- [EXERCISE BRIEF] Check the records below line by line. Give the count of lines with "none", and nothing else.

─── TASK MATERIAL ───

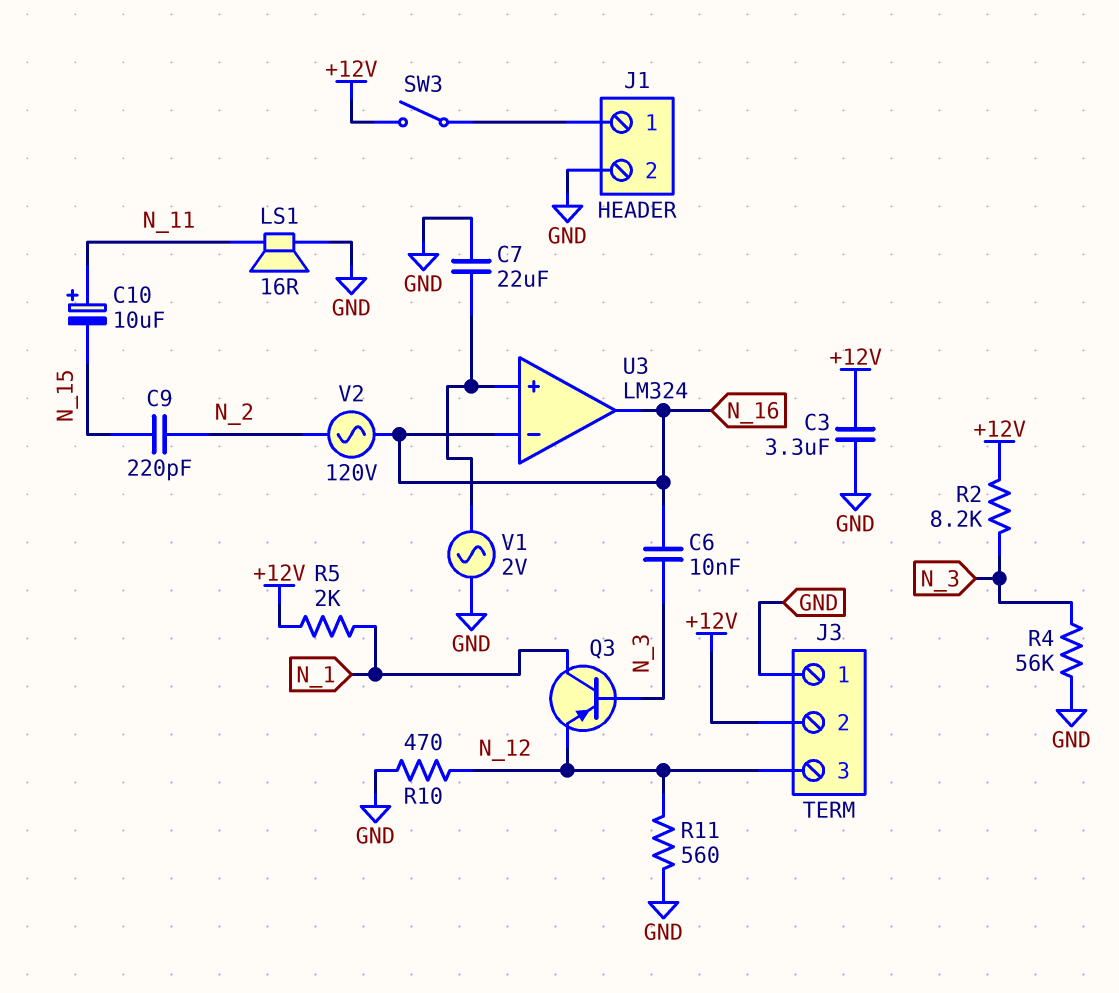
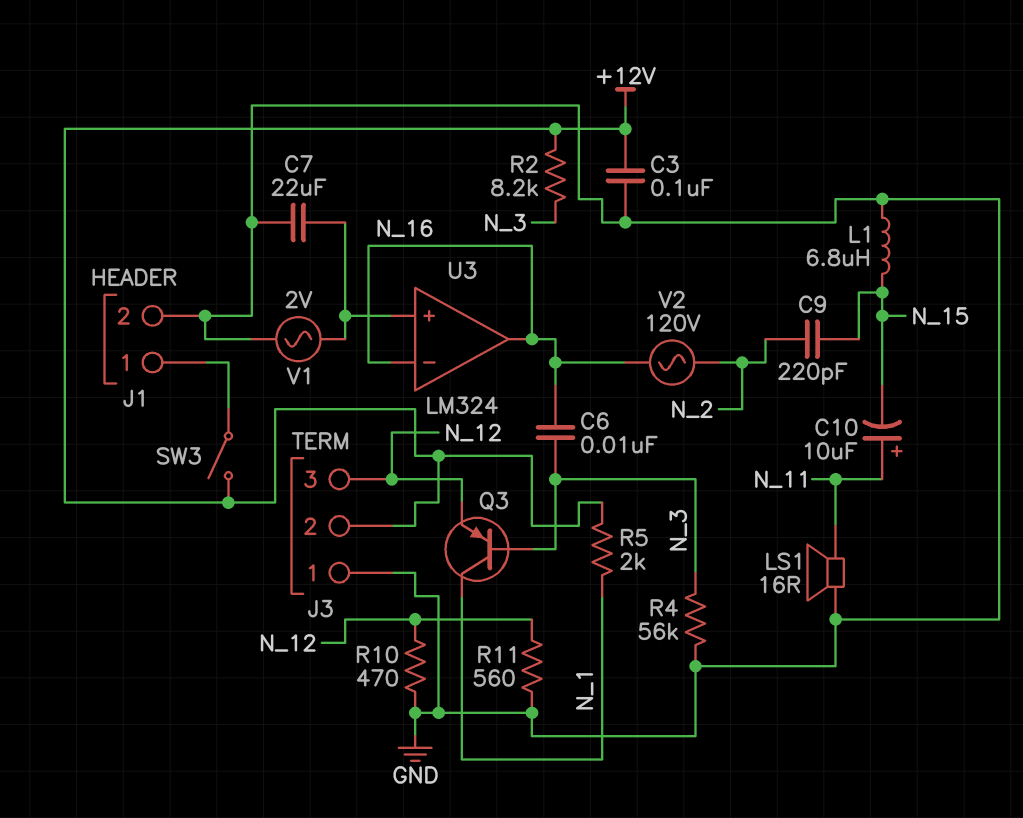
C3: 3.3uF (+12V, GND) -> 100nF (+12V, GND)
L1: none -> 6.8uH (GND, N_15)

───
─── TASK MATERIAL ───

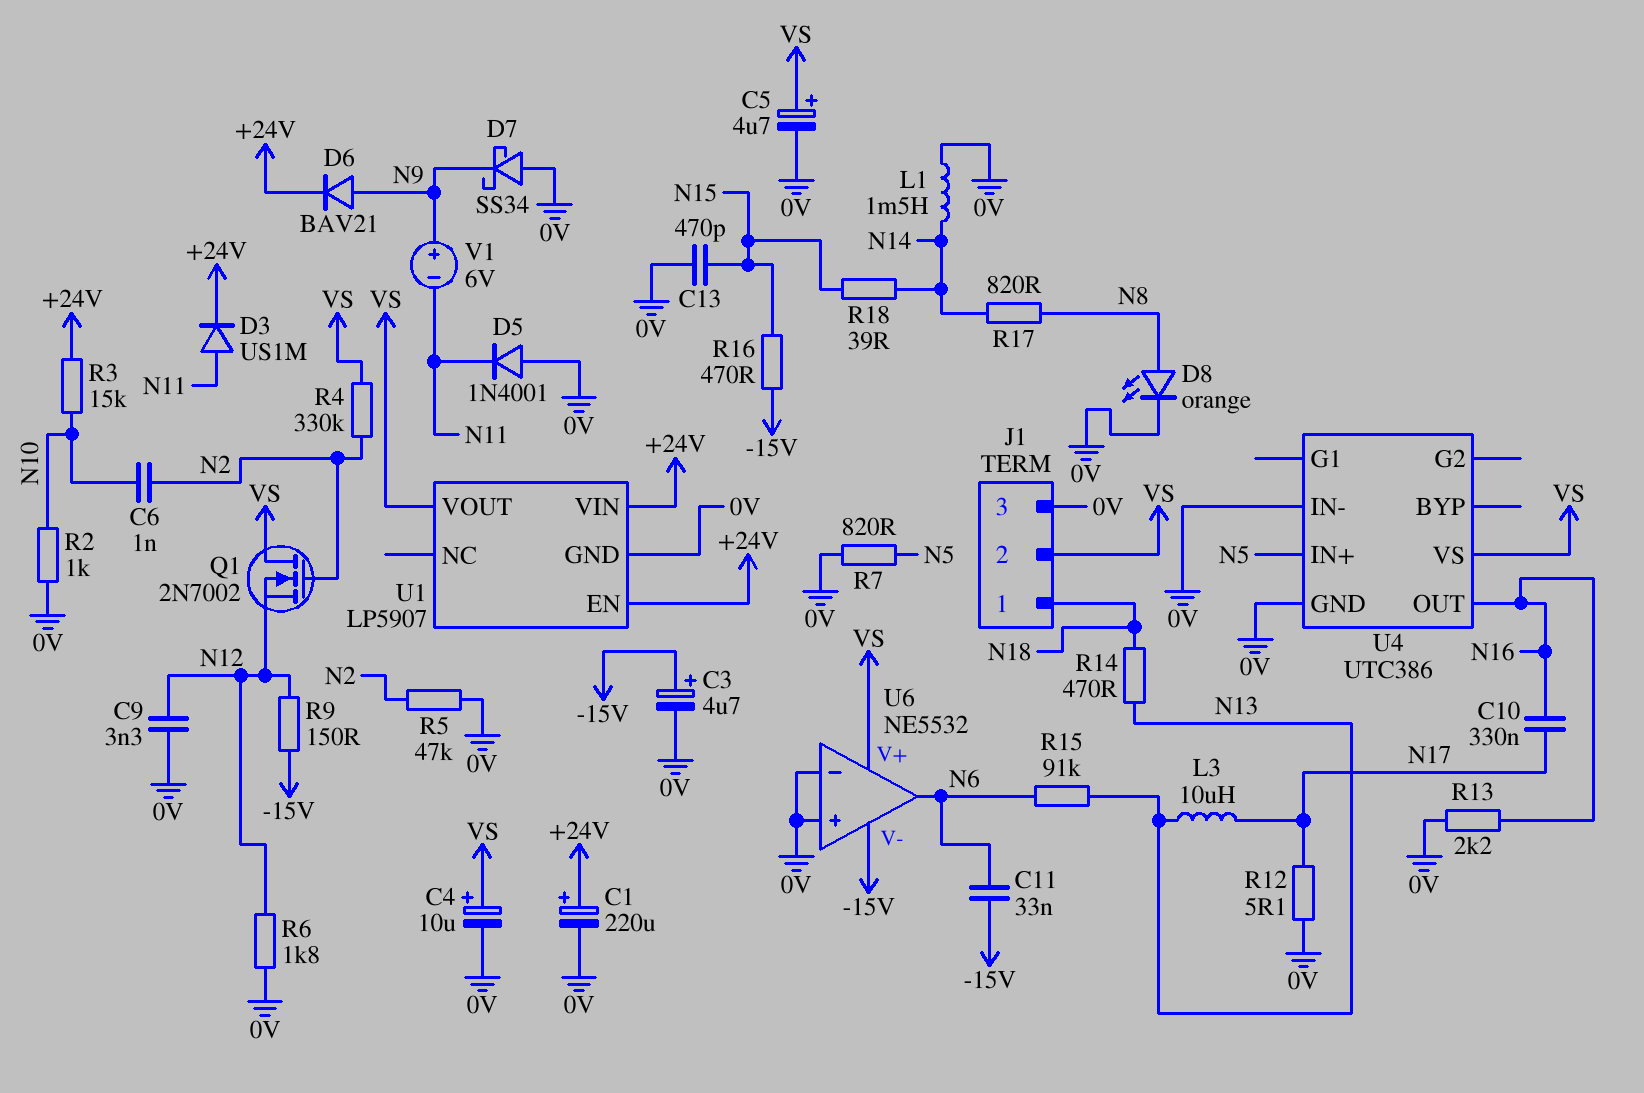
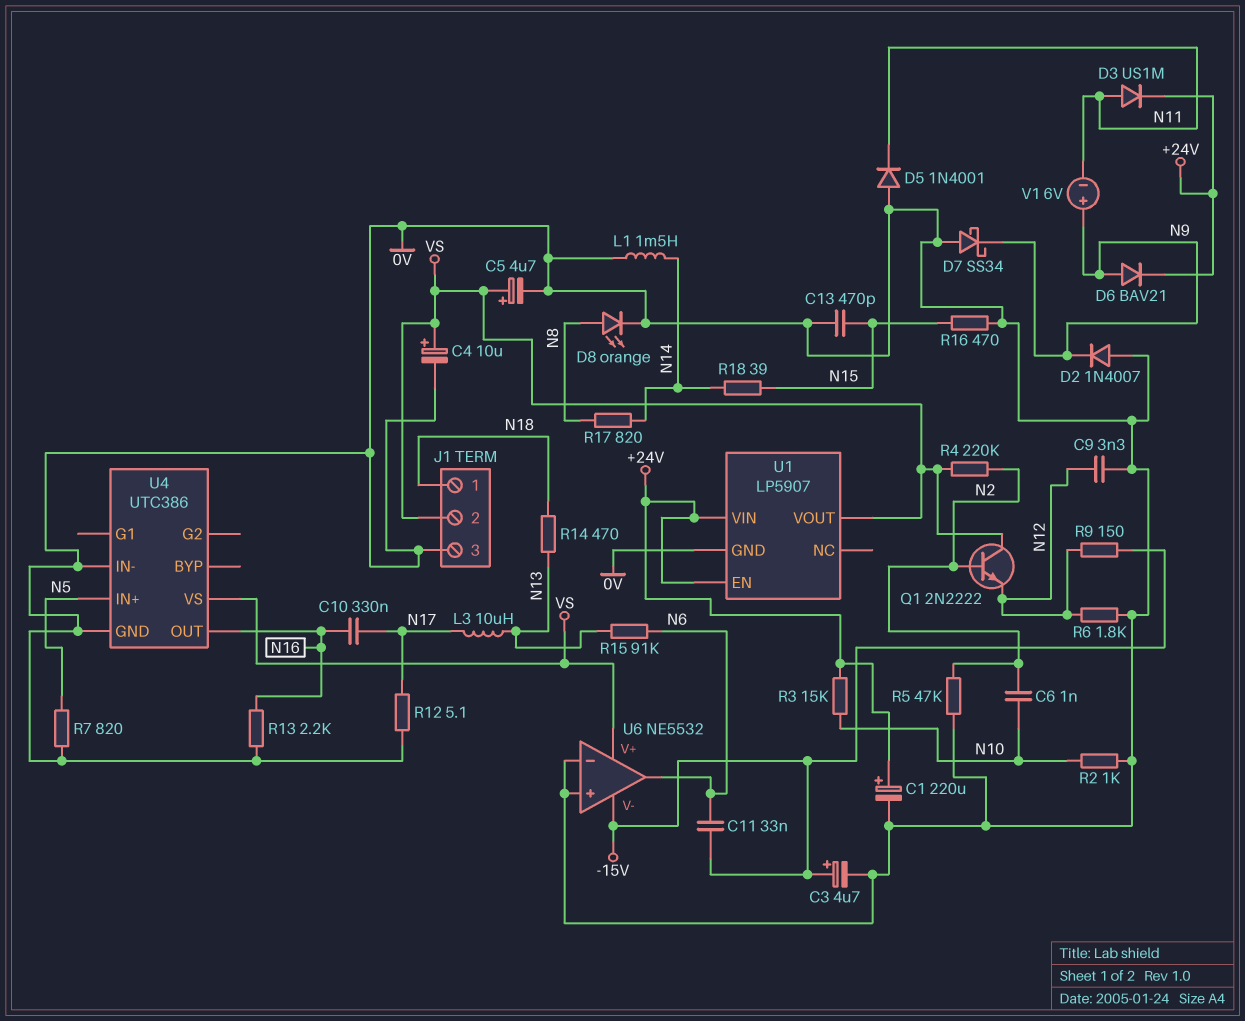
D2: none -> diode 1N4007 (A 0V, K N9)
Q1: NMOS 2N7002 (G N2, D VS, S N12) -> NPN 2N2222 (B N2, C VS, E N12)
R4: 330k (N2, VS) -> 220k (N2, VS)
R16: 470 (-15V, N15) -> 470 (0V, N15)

───
─── TASK MATERIAL ───

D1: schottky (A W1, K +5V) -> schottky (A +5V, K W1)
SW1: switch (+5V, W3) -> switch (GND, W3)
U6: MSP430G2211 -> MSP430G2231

───

- [ANSWER AREA] 2